*Task goal*. Since the pictures are not wanted, retype the listing below exactly and without them.

:: Collected data

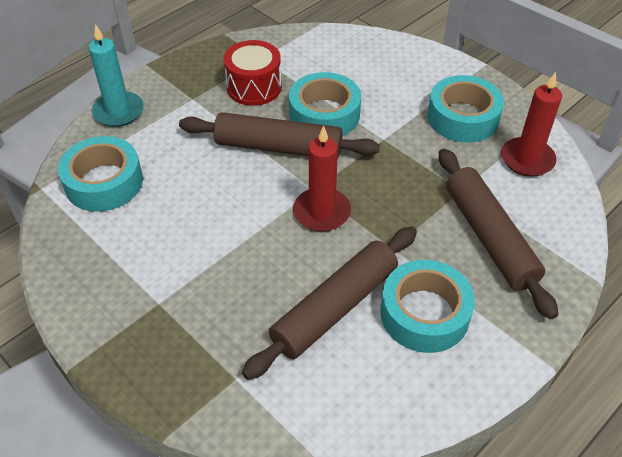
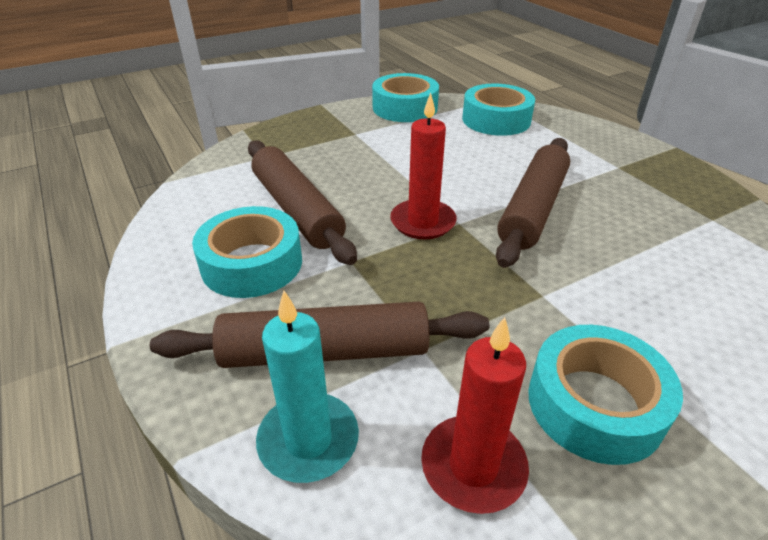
camera: 105 degrees right, 10 degrees down
(118, 111) = (593, 129): turquoise candle -> turquoise candle (308, 440)
(254, 87) = (646, 206): red drum -> none
(324, 114) = (595, 252): turquoise tape -> turquoise tape (405, 108)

::::

*Output below*.
camera: 105 degrees right, 10 degrees down
(118, 111) = (593, 129): turquoise candle -> turquoise candle (308, 440)
(254, 87) = (646, 206): red drum -> none
(324, 114) = (595, 252): turquoise tape -> turquoise tape (405, 108)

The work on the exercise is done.